(Records from a dataset)
◇ ◇ ◇
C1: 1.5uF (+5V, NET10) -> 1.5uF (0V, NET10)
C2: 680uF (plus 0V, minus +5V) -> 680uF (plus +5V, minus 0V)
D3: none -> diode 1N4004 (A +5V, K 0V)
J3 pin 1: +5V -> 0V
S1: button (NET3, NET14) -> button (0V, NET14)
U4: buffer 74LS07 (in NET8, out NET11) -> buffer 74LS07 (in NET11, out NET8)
◇ ◇ ◇
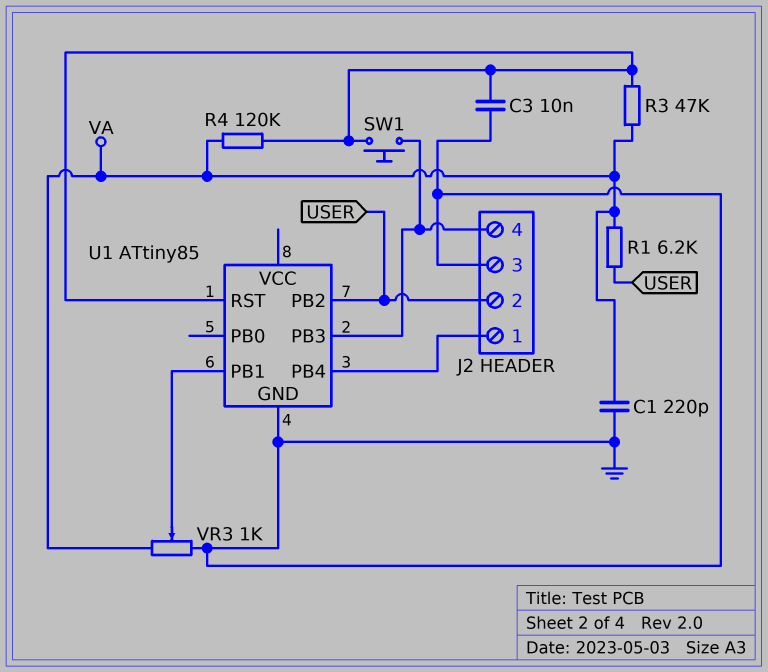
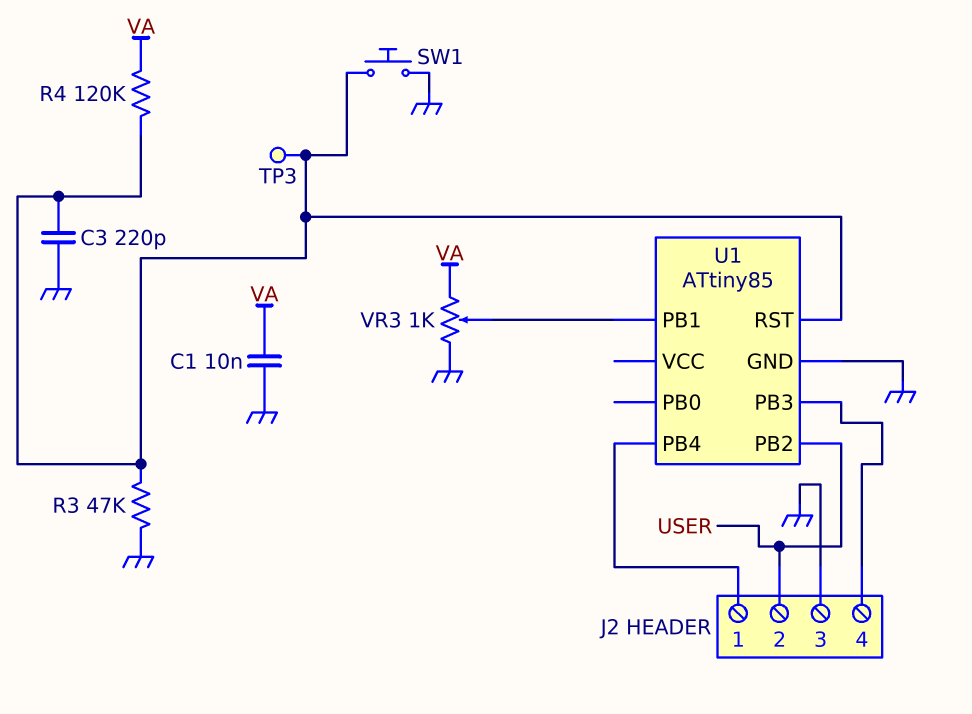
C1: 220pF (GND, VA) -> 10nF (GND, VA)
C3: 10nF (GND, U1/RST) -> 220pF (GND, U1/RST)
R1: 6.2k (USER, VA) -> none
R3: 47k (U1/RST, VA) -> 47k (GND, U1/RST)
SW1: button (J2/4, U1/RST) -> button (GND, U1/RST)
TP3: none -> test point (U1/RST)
◇ ◇ ◇
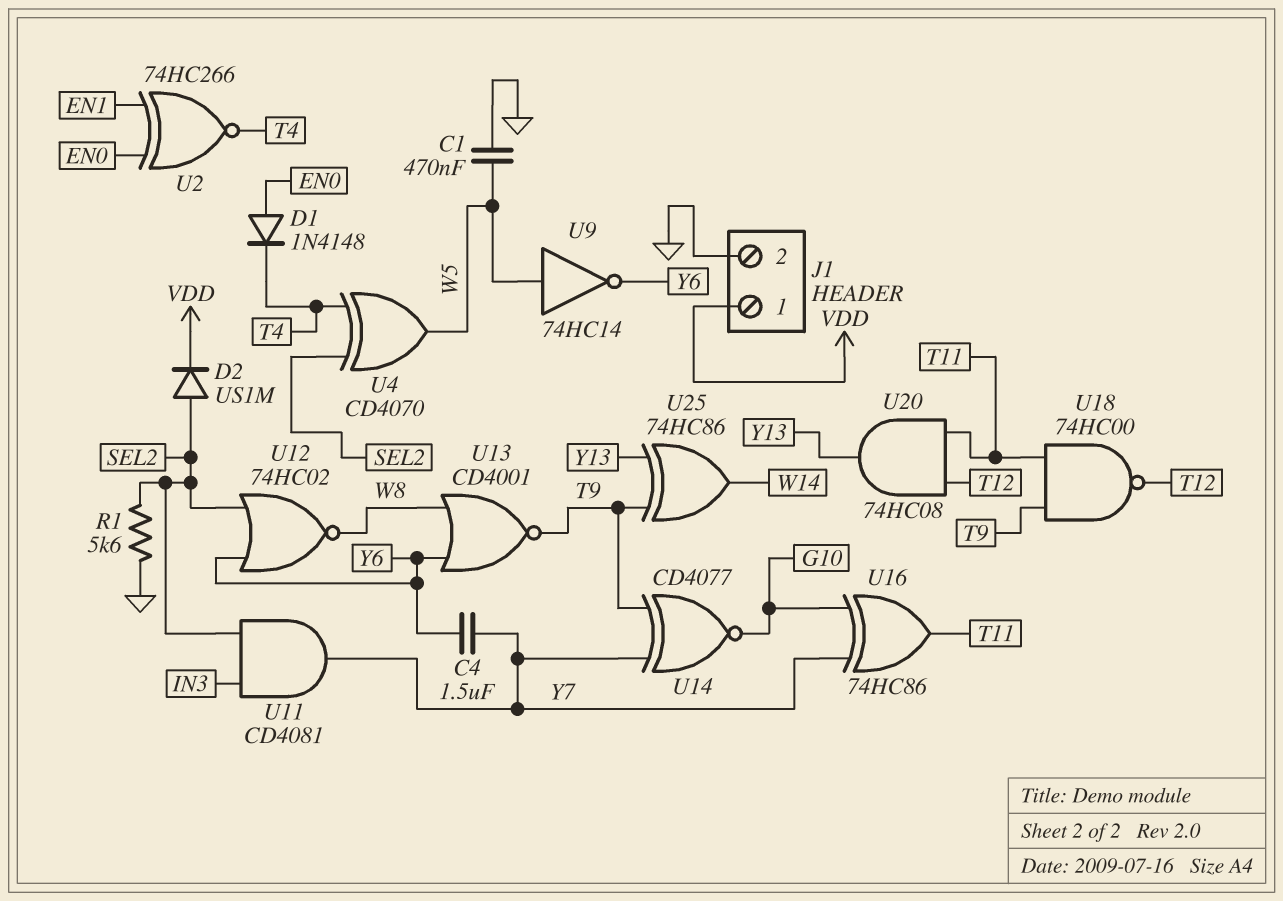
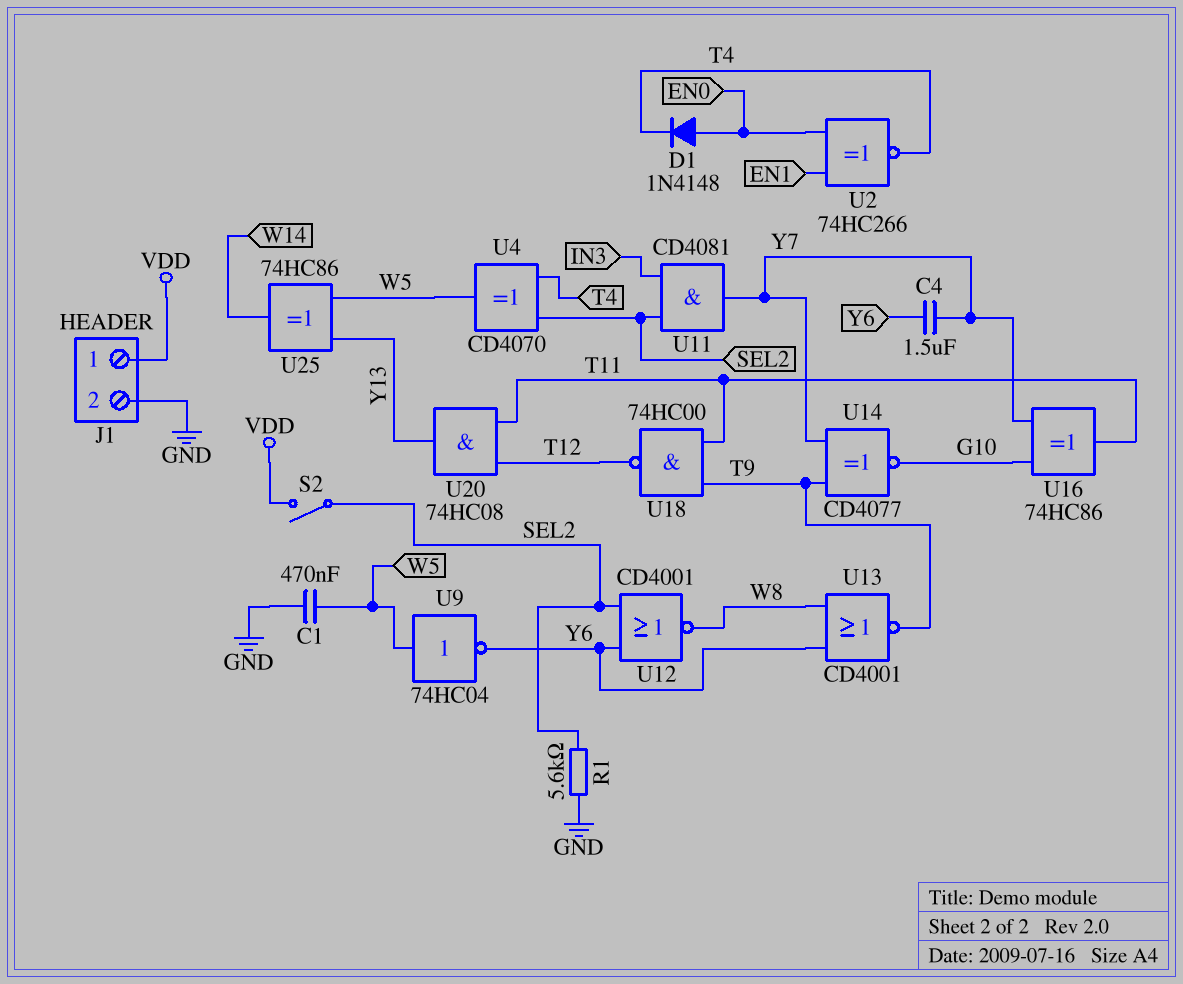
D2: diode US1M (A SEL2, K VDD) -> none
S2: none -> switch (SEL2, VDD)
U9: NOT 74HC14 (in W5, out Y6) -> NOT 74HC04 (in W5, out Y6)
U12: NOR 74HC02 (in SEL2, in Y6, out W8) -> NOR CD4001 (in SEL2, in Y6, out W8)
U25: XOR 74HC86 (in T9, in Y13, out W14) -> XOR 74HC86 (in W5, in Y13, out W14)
◇ ◇ ◇
What needs to be done: Whichever lines of the data include the word "button", pull them out.

Task output:
S1: button (NET3, NET14) -> button (0V, NET14)
SW1: button (J2/4, U1/RST) -> button (GND, U1/RST)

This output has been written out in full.